▶ _Records shown_
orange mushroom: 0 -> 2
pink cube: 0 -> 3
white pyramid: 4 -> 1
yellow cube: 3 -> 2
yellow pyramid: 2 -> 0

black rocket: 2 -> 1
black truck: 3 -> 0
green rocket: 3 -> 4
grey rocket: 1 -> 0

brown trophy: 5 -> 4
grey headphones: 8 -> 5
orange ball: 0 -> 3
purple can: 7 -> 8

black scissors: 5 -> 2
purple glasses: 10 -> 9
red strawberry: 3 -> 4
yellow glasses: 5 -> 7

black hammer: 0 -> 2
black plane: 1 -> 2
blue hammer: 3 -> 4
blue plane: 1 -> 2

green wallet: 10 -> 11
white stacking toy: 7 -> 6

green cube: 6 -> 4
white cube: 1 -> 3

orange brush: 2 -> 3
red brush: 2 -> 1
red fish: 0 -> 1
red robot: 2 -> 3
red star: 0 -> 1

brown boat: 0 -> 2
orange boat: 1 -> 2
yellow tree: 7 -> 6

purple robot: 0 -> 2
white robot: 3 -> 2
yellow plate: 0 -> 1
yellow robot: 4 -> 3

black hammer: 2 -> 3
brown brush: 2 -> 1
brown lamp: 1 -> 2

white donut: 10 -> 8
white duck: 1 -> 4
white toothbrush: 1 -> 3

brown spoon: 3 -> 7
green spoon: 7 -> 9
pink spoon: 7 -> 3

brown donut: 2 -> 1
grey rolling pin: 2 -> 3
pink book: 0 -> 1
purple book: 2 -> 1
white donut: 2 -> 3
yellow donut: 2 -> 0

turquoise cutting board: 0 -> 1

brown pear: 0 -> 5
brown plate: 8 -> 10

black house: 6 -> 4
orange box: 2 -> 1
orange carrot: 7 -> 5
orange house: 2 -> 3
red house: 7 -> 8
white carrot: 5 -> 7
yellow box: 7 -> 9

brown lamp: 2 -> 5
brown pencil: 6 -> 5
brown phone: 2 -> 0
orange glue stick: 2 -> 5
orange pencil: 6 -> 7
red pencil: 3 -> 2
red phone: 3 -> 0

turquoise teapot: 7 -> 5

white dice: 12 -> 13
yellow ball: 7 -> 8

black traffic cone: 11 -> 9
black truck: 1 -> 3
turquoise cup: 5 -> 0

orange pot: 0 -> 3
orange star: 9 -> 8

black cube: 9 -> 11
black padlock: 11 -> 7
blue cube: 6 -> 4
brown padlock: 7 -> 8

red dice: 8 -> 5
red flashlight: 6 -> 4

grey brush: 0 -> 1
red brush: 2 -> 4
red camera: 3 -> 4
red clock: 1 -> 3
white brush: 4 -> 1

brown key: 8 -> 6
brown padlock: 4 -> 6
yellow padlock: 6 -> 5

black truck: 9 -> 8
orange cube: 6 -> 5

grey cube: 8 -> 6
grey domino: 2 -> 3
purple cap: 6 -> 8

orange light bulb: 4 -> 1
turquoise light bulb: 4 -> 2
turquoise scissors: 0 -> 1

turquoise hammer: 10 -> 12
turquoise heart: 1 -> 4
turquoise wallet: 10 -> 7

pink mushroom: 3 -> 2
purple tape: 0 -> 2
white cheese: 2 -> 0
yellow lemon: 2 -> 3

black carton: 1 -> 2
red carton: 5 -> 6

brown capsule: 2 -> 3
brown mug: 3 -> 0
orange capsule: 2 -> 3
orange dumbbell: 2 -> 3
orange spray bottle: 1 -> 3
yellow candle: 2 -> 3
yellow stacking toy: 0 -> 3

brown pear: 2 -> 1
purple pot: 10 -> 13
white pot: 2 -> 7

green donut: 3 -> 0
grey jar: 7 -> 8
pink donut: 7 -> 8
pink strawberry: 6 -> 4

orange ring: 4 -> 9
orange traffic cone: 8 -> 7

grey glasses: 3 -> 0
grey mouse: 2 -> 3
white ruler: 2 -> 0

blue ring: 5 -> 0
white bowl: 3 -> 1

▶ _What you have to do_
Repeat word for word each line from the one with "yellow stacking toy: 0 -> 3" to the end of the records above, inclusive.

▶ _Task solution_
yellow stacking toy: 0 -> 3

brown pear: 2 -> 1
purple pot: 10 -> 13
white pot: 2 -> 7

green donut: 3 -> 0
grey jar: 7 -> 8
pink donut: 7 -> 8
pink strawberry: 6 -> 4

orange ring: 4 -> 9
orange traffic cone: 8 -> 7

grey glasses: 3 -> 0
grey mouse: 2 -> 3
white ruler: 2 -> 0

blue ring: 5 -> 0
white bowl: 3 -> 1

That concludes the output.